[Items from a data source]
_____

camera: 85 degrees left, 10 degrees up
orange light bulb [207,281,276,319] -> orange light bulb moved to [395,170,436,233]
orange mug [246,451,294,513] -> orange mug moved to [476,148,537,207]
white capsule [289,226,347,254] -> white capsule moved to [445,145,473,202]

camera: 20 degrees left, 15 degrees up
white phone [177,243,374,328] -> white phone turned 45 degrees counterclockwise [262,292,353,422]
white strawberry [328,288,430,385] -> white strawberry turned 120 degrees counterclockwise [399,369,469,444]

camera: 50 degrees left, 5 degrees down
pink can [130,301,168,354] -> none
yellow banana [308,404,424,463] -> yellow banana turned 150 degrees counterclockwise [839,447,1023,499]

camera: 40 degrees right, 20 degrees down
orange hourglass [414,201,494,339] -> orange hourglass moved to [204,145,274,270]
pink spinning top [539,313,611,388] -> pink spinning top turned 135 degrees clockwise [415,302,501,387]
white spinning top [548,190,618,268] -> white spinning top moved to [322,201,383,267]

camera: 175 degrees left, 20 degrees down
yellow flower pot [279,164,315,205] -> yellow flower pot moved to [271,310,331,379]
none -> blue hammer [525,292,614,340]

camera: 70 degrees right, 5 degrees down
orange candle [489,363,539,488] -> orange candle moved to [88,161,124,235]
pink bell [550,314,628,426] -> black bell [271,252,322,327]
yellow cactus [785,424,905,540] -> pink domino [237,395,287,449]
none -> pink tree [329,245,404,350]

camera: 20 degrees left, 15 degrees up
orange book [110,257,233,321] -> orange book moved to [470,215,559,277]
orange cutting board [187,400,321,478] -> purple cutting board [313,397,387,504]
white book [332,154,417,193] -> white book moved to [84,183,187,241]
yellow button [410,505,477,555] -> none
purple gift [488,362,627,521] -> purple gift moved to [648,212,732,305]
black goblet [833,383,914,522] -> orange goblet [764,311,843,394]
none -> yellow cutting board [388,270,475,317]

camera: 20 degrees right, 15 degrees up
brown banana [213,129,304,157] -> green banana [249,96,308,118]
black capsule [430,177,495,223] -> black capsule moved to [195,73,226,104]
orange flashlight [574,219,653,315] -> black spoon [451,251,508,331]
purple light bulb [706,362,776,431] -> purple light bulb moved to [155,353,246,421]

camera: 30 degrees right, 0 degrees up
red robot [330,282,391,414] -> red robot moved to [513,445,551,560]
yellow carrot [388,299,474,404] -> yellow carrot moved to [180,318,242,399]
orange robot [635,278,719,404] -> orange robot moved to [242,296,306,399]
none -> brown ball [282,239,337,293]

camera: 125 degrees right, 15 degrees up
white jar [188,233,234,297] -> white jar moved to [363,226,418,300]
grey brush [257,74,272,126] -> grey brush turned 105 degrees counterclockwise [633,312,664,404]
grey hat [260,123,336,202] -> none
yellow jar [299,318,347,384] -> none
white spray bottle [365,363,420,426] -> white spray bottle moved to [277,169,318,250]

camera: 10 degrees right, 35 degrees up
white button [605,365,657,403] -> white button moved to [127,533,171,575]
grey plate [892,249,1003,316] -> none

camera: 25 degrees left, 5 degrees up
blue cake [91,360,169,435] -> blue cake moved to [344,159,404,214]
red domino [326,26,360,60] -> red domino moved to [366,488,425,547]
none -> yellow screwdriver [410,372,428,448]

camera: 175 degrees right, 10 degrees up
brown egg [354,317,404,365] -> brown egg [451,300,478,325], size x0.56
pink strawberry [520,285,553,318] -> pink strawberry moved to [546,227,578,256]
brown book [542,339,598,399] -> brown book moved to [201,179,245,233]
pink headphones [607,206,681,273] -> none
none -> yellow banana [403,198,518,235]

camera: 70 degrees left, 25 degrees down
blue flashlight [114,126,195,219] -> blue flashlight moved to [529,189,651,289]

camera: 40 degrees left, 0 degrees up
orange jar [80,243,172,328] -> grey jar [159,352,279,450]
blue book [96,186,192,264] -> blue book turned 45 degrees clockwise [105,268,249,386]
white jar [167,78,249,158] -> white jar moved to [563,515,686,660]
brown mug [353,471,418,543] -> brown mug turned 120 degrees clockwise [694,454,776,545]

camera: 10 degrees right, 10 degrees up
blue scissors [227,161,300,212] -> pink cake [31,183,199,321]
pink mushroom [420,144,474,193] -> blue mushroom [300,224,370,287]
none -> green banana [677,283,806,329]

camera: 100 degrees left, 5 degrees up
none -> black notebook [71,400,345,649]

_____

* _WORK INSTRUCTIONS_
For every line of the entries holding the string "brown", add one to a tally; give the final figure only.

* _FINISHED TASK_
5